**REQUIREMENT**
Omitting all pictures, retype the entries below exactly as given.

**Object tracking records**
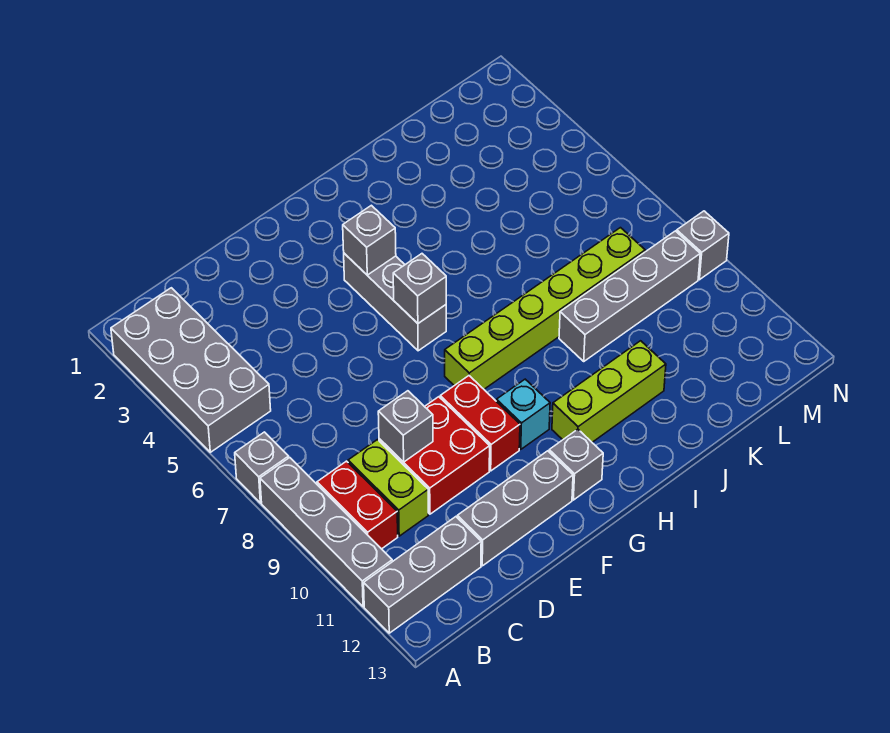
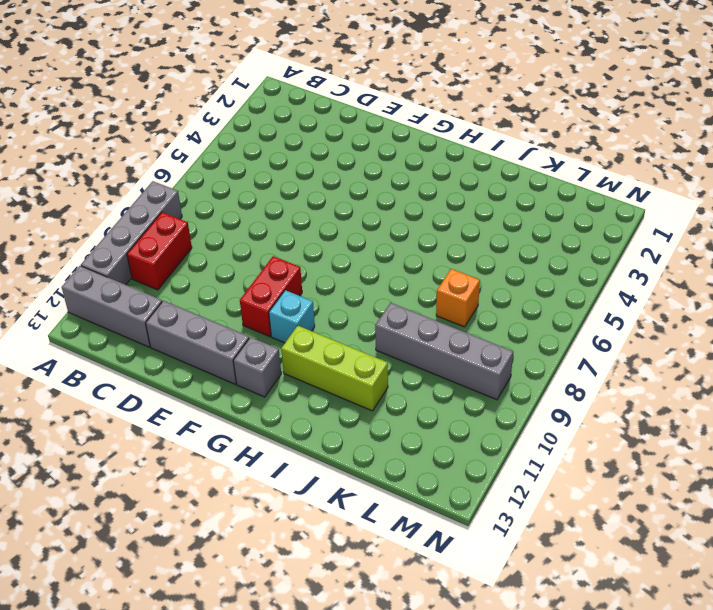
orange brick K7 level 1 -> none
none -> grey brick A2:B5 level 1
none -> grey brick A7 level 1
none -> lime brick C9:C10 level 1

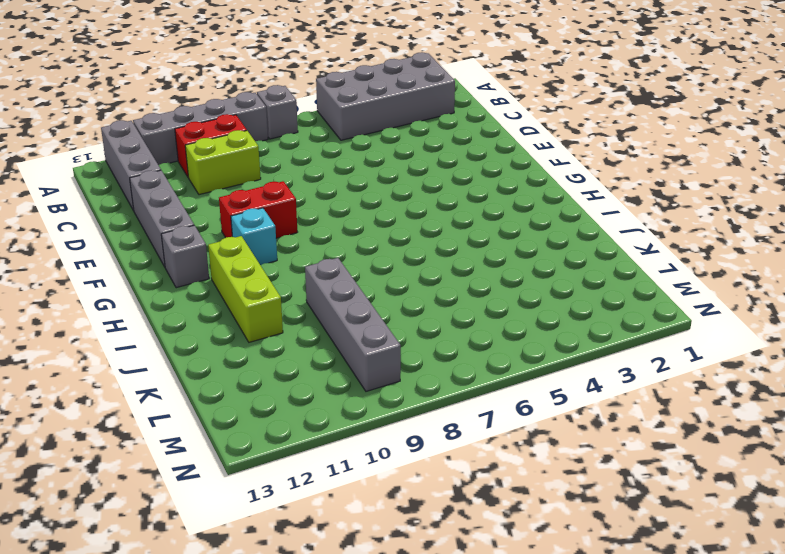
none -> red brick D9:E10 level 1
none -> grey brick G4:G6 level 1
none -> lime brick G8:L8 level 1

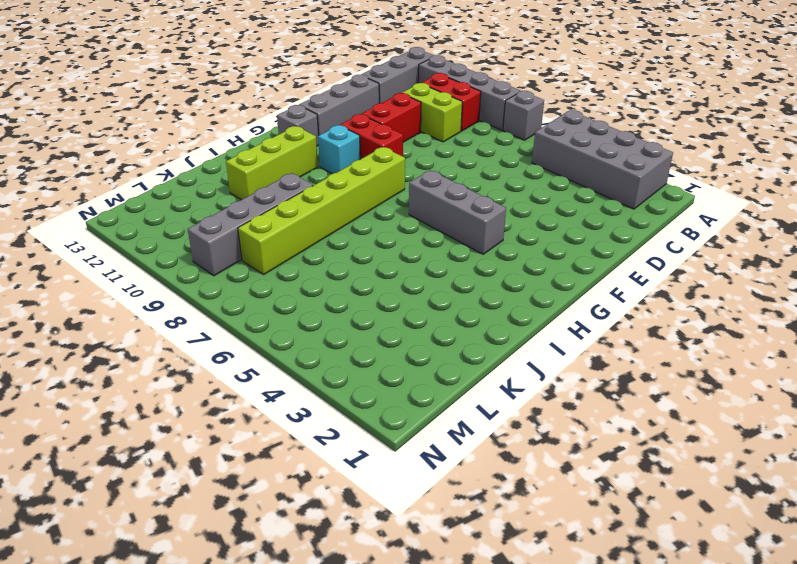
red brick D10:E10 level 1 -> red brick D9:E10 level 1
none -> grey brick N9 level 1
none -> grey brick D9 level 2
none -> grey brick G4 level 2

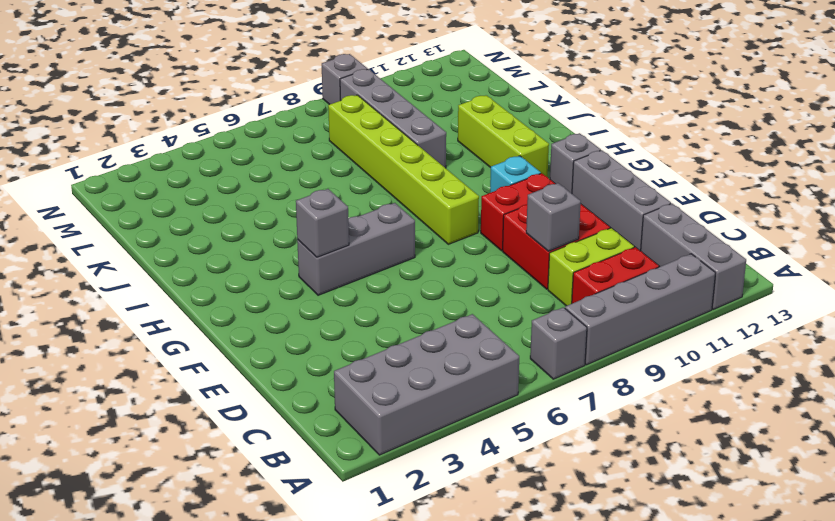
none -> grey brick G6 level 2

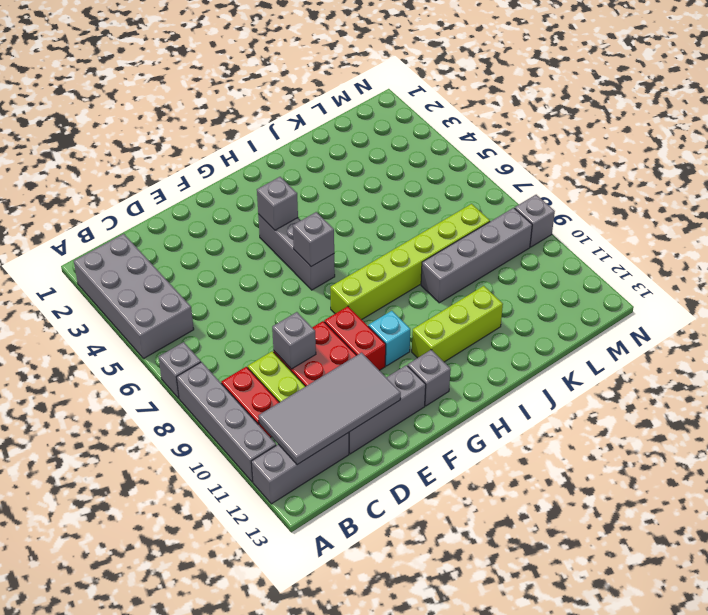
grey tile B11:E12 level 2 -> none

**ANSWER TO THE EXERCISE**
orange brick K7 level 1 -> none
none -> grey brick A2:B5 level 1
none -> grey brick A7 level 1
none -> lime brick C9:C10 level 1

none -> red brick D9:E10 level 1
none -> grey brick G4:G6 level 1
none -> lime brick G8:L8 level 1

red brick D10:E10 level 1 -> red brick D9:E10 level 1
none -> grey brick N9 level 1
none -> grey brick D9 level 2
none -> grey brick G4 level 2

none -> grey brick G6 level 2

grey tile B11:E12 level 2 -> none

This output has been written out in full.